__EXERCISE DESCRIPTION__: Transcribe each record precisely; images stay out.

Stored items:
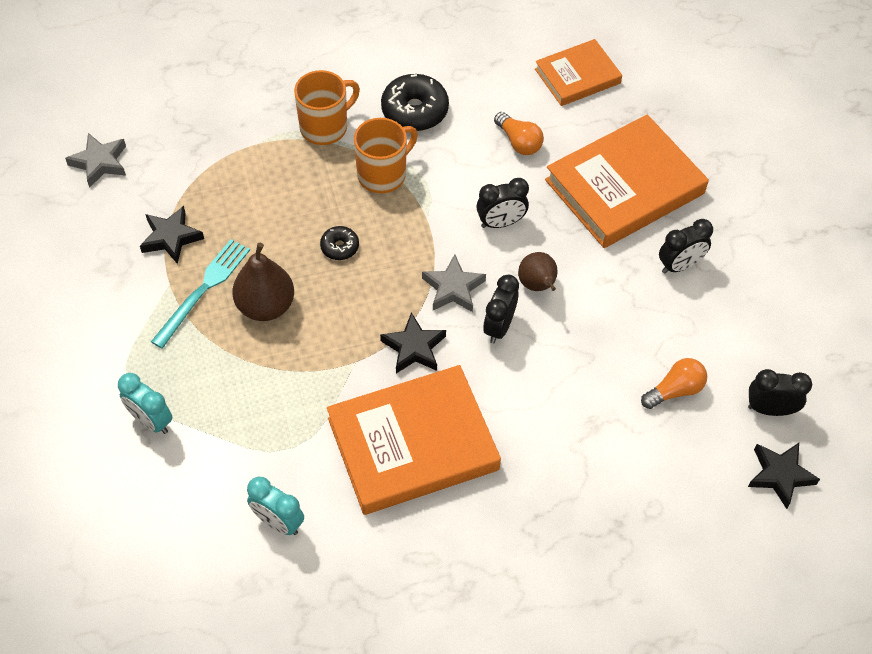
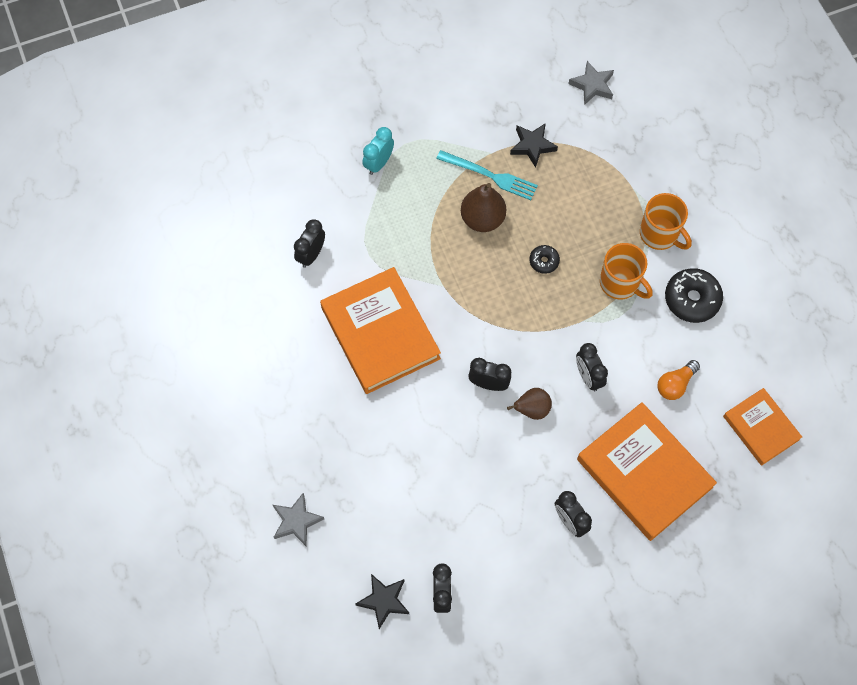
camera: 85 degrees right, 10 degrees up
(278, 522) = (311, 255): turquoise clock -> black clock
(414, 348) = (461, 325): black star -> none
(453, 288) = (519, 347): grey star -> grey star (296, 521)
(675, 390) = (449, 519): orange light bulb -> none

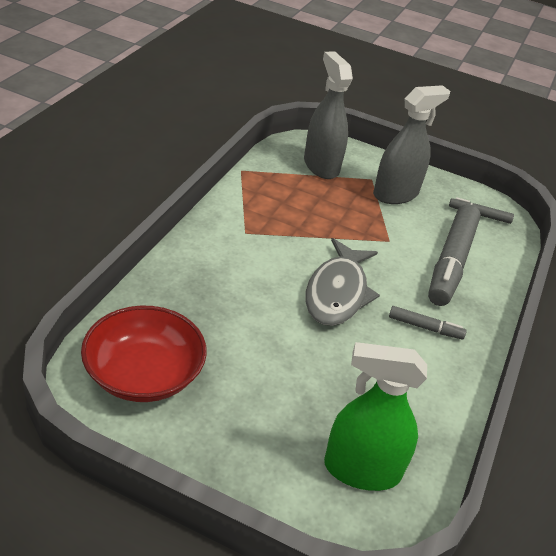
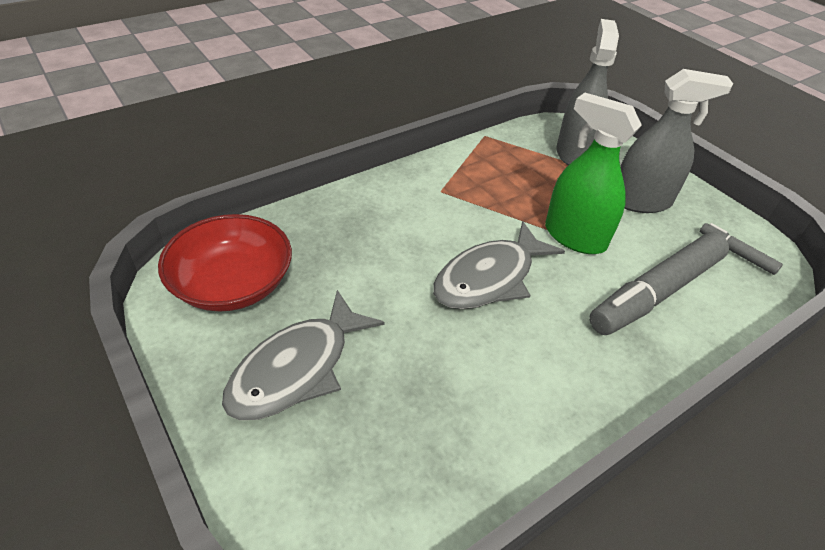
camera: 35 degrees right, 5 degrees up
(256, 417) = (297, 368): none -> grey fish
(361, 470) = (358, 476): green spray bottle -> green spray bottle (574, 237)
(425, 327) = (565, 351): grey marker -> none

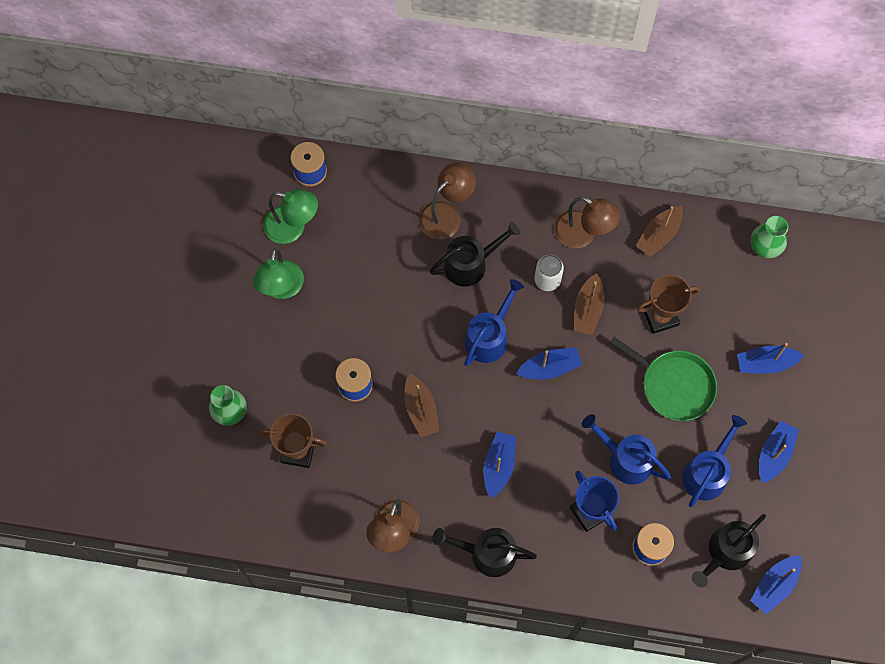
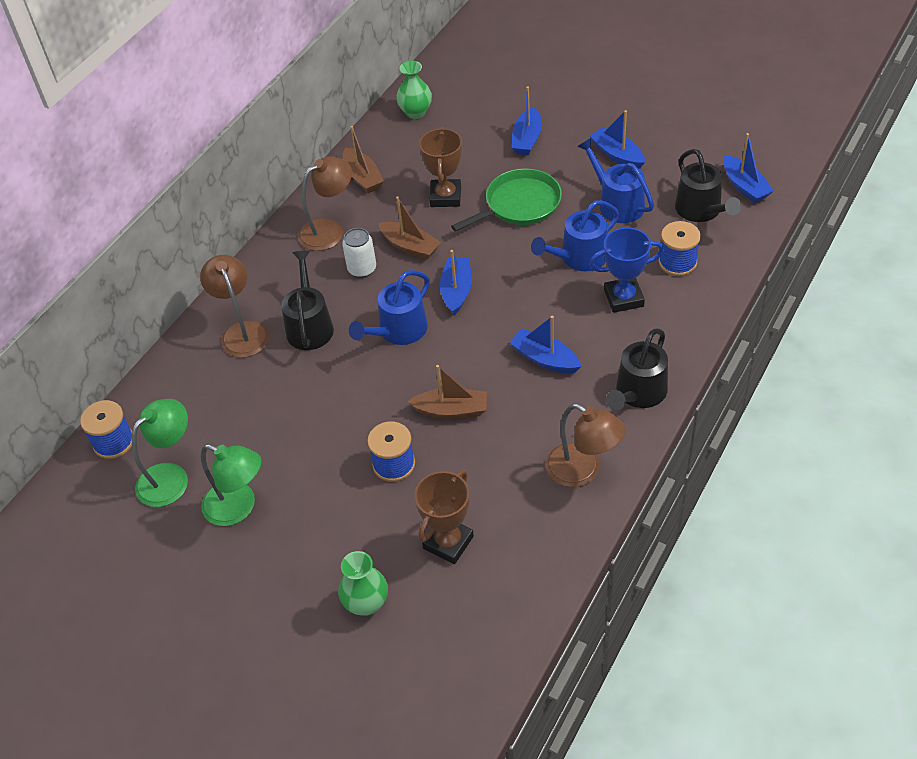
camera: 65 degrees left, 20 degrees down
(489, 337) = (399, 331): blue watering can -> blue watering can turned 105 degrees counterclockwise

__RESPONSE TO THIS EXERCISE__:
camera: 85 degrees right, 10 degrees up
(278, 522) = (311, 255): turquoise clock -> black clock
(414, 348) = (461, 325): black star -> none
(453, 288) = (519, 347): grey star -> grey star (296, 521)
(675, 390) = (449, 519): orange light bulb -> none

camera: 35 degrees right, 5 degrees up
(256, 417) = (297, 368): none -> grey fish
(361, 470) = (358, 476): green spray bottle -> green spray bottle (574, 237)
(425, 327) = (565, 351): grey marker -> none

camera: 65 degrees left, 20 degrees down
(489, 337) = (399, 331): blue watering can -> blue watering can turned 105 degrees counterclockwise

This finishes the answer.